Collected data entries
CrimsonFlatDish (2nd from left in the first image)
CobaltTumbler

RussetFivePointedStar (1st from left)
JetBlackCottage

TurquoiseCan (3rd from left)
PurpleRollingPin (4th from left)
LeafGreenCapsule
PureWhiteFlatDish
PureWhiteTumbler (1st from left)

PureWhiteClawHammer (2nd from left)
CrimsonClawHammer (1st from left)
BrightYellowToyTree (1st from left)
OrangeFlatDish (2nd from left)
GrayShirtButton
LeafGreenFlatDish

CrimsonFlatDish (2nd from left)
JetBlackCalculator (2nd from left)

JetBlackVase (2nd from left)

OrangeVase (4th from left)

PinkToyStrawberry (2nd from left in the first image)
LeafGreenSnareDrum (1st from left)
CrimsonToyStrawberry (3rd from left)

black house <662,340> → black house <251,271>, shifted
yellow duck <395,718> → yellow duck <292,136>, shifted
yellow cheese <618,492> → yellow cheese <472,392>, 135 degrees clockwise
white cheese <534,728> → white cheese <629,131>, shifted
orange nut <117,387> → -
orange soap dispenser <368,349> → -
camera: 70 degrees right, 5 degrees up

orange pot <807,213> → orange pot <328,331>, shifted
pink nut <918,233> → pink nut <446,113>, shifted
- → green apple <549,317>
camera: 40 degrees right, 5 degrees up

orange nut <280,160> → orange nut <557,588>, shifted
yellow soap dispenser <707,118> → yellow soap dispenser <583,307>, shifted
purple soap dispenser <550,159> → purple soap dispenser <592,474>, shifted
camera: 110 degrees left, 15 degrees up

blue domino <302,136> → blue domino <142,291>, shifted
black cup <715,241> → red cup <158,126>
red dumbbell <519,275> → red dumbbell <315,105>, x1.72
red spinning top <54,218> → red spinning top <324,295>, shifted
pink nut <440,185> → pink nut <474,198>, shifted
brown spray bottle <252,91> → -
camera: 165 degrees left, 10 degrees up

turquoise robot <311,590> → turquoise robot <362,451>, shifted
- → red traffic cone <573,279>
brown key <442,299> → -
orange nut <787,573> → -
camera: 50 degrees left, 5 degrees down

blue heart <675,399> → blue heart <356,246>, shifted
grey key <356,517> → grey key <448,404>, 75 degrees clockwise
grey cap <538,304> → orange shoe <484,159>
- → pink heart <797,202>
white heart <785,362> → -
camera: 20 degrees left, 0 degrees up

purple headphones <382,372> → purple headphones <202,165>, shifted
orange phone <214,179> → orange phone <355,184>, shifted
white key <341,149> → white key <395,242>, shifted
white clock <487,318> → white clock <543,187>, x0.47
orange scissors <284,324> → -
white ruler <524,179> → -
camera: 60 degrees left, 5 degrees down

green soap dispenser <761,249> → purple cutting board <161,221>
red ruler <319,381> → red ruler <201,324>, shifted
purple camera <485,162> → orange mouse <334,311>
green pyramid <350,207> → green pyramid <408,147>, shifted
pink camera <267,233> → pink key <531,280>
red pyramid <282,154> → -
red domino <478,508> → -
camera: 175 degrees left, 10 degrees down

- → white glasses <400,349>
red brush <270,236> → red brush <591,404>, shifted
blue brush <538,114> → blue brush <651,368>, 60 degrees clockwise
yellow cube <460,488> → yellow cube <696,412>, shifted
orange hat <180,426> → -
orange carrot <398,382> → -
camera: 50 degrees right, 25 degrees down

§ Problem requirements:
For this exercise, repeat exactly the lines of the data above from the one with "white cheese <534,728>" down to the one with "orange soap dispenser", both end lines included.

§ The answer:
white cheese <534,728> → white cheese <629,131>, shifted
orange nut <117,387> → -
orange soap dispenser <368,349> → -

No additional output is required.